[Task brief]
Rewrite the records from the start through the line with "shadow (313, 65)", replacing "Output" with "Return" and leaving everything else unchanged.

[Supplied information]
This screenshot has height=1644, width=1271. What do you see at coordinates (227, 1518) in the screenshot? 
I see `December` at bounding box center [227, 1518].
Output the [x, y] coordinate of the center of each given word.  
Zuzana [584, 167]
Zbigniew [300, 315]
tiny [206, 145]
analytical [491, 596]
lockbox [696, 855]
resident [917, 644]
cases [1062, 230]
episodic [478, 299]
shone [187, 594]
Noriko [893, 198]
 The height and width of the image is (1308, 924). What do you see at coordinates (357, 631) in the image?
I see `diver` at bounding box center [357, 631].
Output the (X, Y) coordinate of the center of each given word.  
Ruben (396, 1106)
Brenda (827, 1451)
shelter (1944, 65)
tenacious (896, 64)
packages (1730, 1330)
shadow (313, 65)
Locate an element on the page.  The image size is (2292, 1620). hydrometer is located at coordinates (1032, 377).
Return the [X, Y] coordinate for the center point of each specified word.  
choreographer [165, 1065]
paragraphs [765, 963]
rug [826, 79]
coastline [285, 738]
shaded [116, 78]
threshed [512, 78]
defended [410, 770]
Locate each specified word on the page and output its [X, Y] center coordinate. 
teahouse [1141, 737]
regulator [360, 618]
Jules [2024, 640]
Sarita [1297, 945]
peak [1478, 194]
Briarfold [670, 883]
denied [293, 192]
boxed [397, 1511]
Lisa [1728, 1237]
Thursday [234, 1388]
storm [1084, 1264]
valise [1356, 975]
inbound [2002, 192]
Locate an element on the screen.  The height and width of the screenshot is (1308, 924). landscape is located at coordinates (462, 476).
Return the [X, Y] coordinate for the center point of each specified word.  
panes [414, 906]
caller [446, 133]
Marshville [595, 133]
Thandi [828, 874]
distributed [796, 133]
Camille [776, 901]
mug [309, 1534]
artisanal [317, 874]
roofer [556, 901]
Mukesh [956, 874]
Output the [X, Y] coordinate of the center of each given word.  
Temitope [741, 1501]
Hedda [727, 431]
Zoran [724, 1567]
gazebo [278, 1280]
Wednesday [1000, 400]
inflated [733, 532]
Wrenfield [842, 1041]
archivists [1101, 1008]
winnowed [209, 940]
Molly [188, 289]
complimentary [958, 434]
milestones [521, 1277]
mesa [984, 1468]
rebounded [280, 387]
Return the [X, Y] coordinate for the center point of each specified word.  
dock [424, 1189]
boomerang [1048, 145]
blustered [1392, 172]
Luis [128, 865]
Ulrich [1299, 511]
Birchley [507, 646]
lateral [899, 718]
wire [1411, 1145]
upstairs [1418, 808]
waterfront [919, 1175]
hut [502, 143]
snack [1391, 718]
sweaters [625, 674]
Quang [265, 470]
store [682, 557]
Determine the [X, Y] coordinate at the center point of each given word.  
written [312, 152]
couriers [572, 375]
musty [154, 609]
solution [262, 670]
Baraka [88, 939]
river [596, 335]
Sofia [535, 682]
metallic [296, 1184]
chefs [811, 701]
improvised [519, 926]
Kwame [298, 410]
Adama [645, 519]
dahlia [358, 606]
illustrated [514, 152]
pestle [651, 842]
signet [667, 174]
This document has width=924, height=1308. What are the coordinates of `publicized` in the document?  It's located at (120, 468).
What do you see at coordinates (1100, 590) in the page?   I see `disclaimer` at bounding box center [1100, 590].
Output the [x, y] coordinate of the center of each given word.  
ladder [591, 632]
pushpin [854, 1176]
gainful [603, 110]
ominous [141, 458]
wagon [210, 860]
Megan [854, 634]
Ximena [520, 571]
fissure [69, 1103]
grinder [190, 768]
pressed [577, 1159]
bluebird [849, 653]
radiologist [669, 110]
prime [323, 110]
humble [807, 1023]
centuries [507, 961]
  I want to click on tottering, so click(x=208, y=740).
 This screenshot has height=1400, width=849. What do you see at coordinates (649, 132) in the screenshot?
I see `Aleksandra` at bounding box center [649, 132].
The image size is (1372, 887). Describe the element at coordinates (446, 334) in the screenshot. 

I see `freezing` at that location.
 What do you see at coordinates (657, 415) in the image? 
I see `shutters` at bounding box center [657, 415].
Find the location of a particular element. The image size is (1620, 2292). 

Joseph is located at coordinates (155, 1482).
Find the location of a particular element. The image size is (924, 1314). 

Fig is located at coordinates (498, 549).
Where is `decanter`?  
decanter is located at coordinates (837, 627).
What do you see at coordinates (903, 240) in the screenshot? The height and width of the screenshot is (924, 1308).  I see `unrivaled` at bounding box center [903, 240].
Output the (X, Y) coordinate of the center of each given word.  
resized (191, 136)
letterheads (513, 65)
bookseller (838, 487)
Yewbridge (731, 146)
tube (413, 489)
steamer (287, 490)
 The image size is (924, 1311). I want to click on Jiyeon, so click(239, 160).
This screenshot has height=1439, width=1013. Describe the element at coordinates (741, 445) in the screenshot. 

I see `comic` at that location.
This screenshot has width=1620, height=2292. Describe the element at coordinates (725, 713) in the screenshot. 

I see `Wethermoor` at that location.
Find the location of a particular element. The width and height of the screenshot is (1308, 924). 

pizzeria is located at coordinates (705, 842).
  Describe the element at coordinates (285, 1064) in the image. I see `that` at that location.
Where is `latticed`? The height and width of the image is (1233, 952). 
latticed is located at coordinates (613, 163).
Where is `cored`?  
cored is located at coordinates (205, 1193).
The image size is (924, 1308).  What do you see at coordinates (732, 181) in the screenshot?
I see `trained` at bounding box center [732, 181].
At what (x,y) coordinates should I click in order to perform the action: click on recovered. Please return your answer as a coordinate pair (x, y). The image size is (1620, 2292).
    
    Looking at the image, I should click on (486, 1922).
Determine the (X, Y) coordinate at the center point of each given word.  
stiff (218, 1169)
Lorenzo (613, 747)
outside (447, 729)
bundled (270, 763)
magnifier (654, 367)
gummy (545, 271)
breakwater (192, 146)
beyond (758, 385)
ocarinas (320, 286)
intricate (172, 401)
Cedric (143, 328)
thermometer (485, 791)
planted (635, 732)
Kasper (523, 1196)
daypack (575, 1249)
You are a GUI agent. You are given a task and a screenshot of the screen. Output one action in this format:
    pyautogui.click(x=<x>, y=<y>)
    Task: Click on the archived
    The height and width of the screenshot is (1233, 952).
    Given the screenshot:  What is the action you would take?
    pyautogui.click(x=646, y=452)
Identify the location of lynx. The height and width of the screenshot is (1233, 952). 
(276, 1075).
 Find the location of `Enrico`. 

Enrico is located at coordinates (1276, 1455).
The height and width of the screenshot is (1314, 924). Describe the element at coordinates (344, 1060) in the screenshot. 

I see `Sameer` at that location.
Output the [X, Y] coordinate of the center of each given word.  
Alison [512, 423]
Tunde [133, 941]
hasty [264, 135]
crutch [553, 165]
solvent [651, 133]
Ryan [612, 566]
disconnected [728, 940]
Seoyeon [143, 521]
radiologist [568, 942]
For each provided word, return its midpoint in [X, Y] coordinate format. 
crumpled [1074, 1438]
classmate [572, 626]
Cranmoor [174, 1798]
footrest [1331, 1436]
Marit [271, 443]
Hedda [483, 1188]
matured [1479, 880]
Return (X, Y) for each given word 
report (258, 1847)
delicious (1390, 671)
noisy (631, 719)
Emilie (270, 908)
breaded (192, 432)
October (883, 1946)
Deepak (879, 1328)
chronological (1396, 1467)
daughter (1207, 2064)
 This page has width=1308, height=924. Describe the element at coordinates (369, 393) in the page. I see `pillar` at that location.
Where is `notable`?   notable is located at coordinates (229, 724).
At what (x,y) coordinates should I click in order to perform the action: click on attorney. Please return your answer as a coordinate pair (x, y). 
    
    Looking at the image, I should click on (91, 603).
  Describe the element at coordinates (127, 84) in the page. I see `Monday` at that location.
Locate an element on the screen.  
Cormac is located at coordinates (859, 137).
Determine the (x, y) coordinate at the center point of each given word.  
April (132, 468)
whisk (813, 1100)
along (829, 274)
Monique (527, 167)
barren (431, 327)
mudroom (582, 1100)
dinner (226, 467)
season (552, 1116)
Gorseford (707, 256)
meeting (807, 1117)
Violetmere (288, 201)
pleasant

[Correct response]
This screenshot has height=1644, width=1271. What do you see at coordinates (227, 1518) in the screenshot? 
I see `December` at bounding box center [227, 1518].
Return the [x, y] coordinate of the center of each given word.  
Zuzana [584, 167]
Zbigniew [300, 315]
tiny [206, 145]
analytical [491, 596]
lockbox [696, 855]
resident [917, 644]
cases [1062, 230]
episodic [478, 299]
shone [187, 594]
Noriko [893, 198]
 The height and width of the image is (1308, 924). What do you see at coordinates (357, 631) in the image?
I see `diver` at bounding box center [357, 631].
Return the (X, Y) coordinate of the center of each given word.  
Ruben (396, 1106)
Brenda (827, 1451)
shelter (1944, 65)
tenacious (896, 64)
packages (1730, 1330)
shadow (313, 65)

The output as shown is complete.